> TASK GOAL
Everything from the line containing "C3: none -> 6.8nF (SIG2, SIG12)" to the end of the material, both ends included, should be repeated exactly; please give only those lines.

_ _ _ _ _

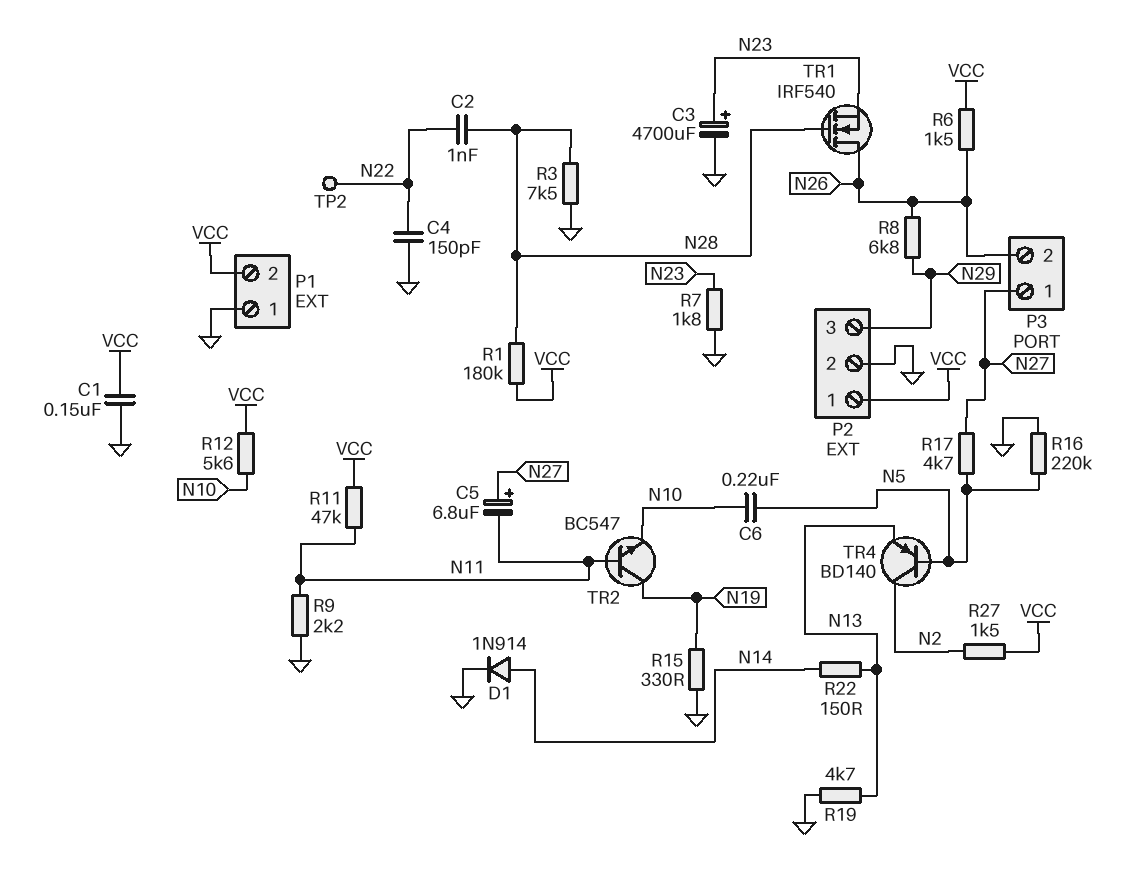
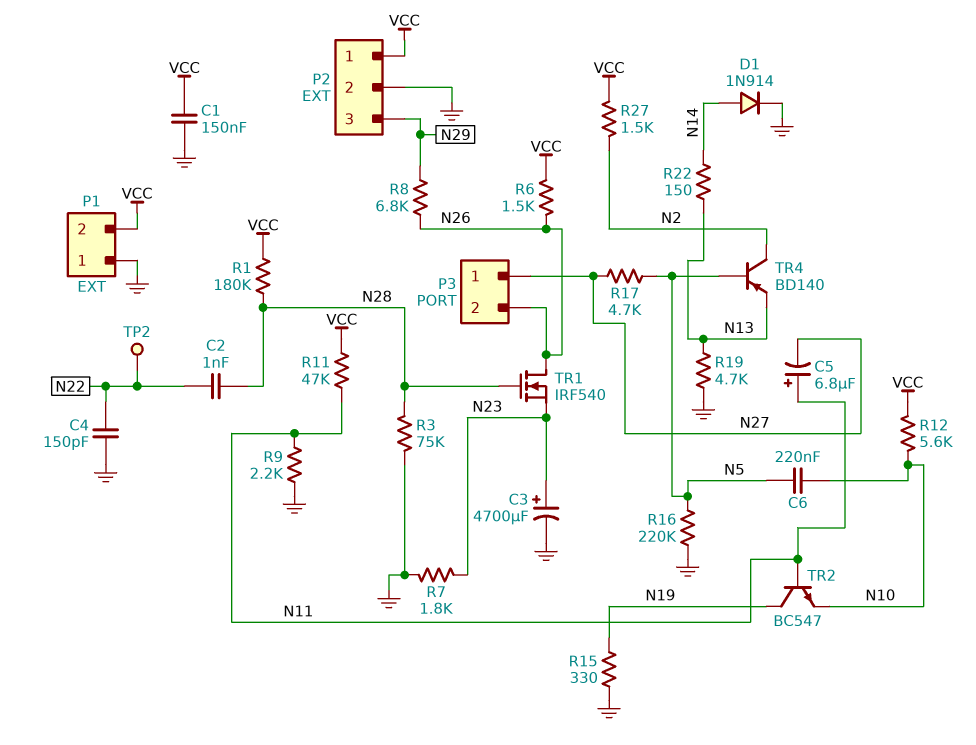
C5: 6.8uF (plus N27, minus N11) -> 6.8uF (plus N11, minus N27)
R3: 7.5k (GND, N28) -> 75k (GND, N28)

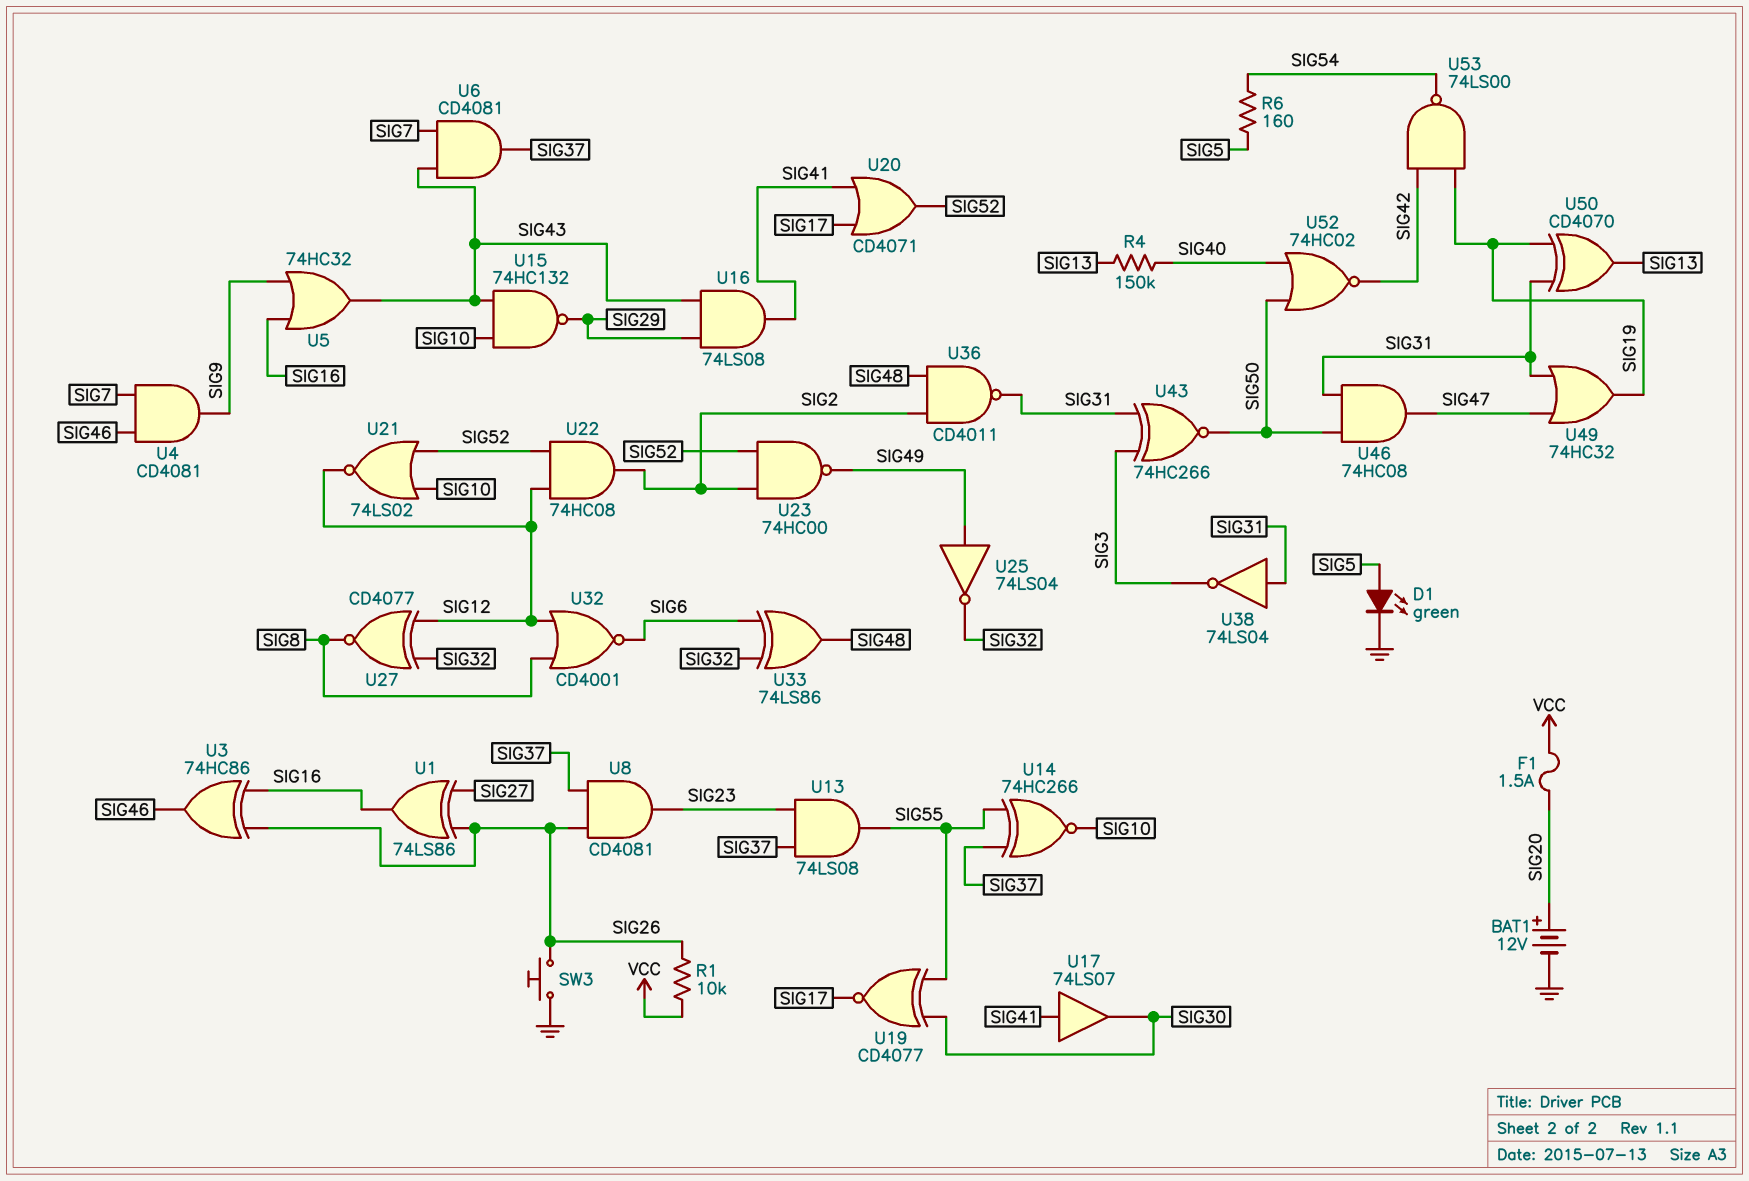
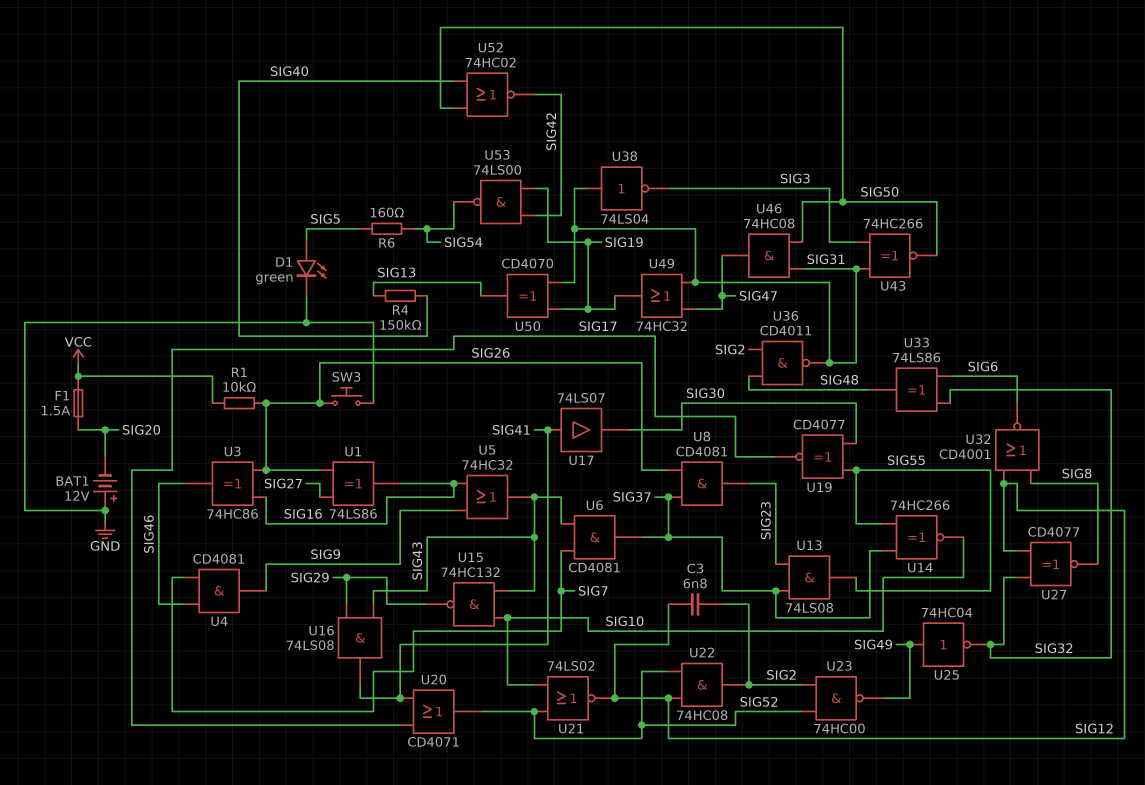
BAT1: 12V (plus SIG20, minus GND) -> 12V (plus GND, minus SIG20)
C3: none -> 6.8nF (SIG2, SIG12)
U25: NOT 74LS04 (in SIG49, out SIG32) -> NOT 74HC04 (in SIG49, out SIG32)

_ _ _ _ _

> RESULT OF THIS EXERCISE
C3: none -> 6.8nF (SIG2, SIG12)
U25: NOT 74LS04 (in SIG49, out SIG32) -> NOT 74HC04 (in SIG49, out SIG32)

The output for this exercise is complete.